→ Exercise
Reproduce word for word the rows below, everything from the line containing "red semicircle: rotated 144 degrees clockwise" down to the line containing "brown square: rotated 12 degrees clockwise", with both of those lines included. Leave the pictures out of your answer.

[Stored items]
......
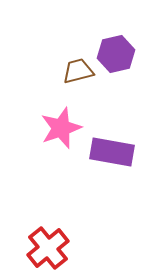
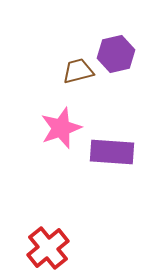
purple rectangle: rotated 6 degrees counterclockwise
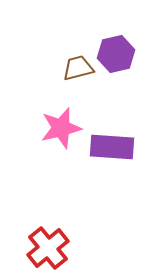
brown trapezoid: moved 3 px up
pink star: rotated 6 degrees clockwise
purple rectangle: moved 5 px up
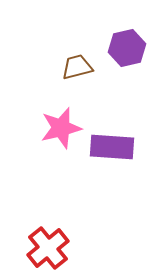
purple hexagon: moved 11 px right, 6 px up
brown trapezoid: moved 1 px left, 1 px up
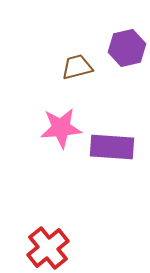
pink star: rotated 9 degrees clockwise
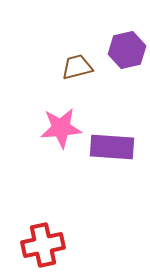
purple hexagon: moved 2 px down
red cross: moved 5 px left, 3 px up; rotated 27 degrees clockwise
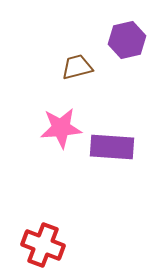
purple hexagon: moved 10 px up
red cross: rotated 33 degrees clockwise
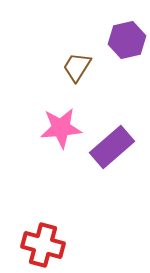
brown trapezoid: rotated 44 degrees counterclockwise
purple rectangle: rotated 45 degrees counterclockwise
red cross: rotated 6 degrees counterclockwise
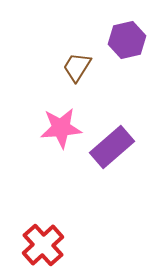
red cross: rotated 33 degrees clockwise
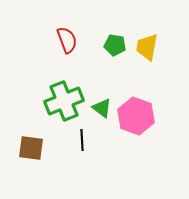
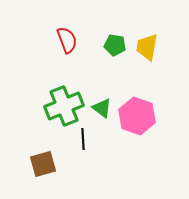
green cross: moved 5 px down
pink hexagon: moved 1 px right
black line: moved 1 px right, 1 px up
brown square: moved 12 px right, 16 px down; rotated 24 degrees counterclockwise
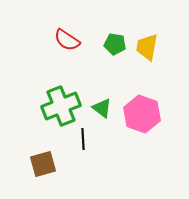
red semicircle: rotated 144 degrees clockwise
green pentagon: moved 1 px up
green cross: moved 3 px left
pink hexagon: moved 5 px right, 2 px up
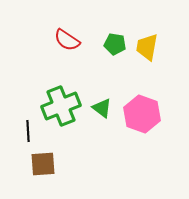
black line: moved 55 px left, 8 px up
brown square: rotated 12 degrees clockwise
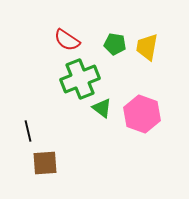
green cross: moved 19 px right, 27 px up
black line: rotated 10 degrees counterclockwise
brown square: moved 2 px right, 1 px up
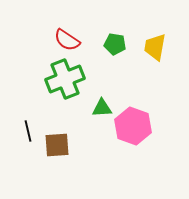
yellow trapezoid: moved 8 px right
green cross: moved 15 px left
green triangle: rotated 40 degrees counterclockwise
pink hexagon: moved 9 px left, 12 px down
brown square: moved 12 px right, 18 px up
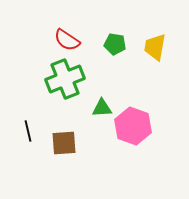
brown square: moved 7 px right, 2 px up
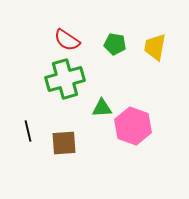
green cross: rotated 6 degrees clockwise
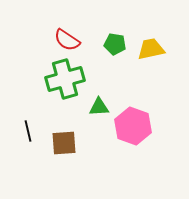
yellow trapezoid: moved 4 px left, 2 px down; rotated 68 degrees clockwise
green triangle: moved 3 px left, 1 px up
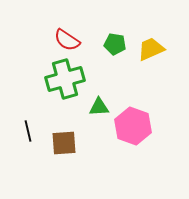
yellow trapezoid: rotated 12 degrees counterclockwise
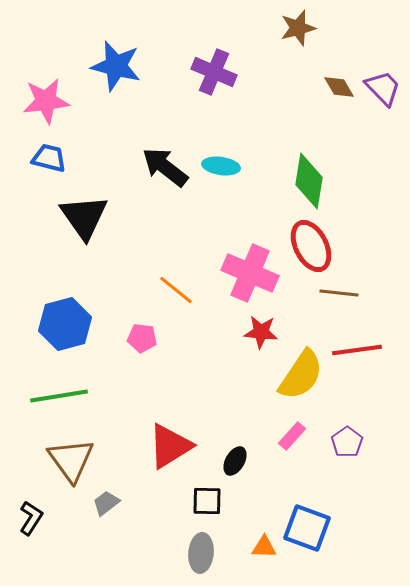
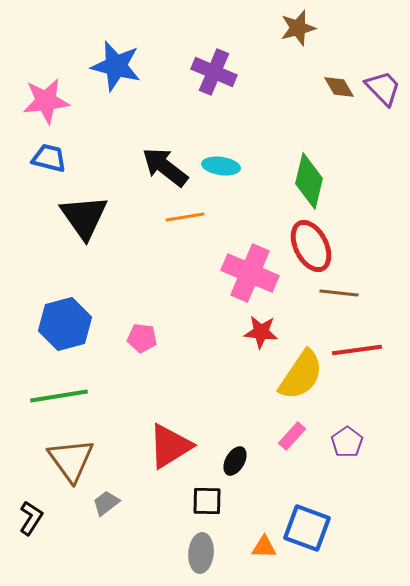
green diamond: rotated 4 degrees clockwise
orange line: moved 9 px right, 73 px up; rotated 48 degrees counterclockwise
......
→ Expected answer
red semicircle: rotated 144 degrees clockwise
green pentagon: moved 1 px up
green cross: moved 3 px left
pink hexagon: moved 5 px right, 2 px up
black line: moved 55 px left, 8 px up
brown square: rotated 12 degrees clockwise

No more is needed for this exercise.